_PROBLEM STATEMENT_. Work out how many lines in the material beneath contain "TUMBLER". Give only that number.

_DATA EXCERPT_.

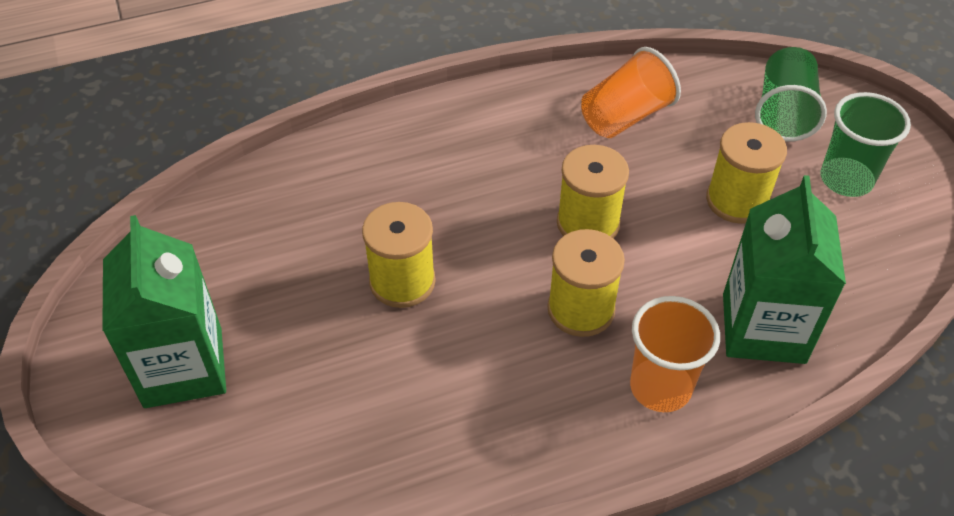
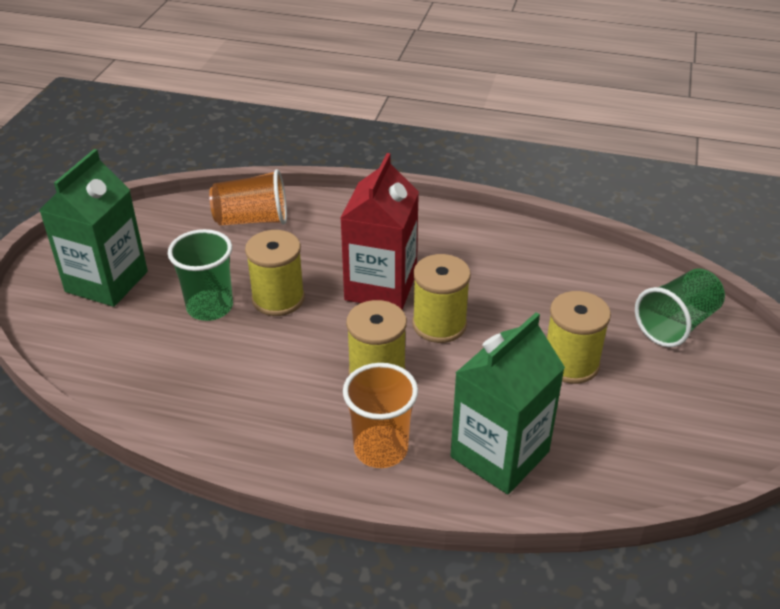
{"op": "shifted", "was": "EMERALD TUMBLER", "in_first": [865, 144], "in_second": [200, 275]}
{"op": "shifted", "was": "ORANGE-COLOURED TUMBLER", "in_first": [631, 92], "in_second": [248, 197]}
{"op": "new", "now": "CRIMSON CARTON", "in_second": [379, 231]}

_SOLUTION BELOW_. 2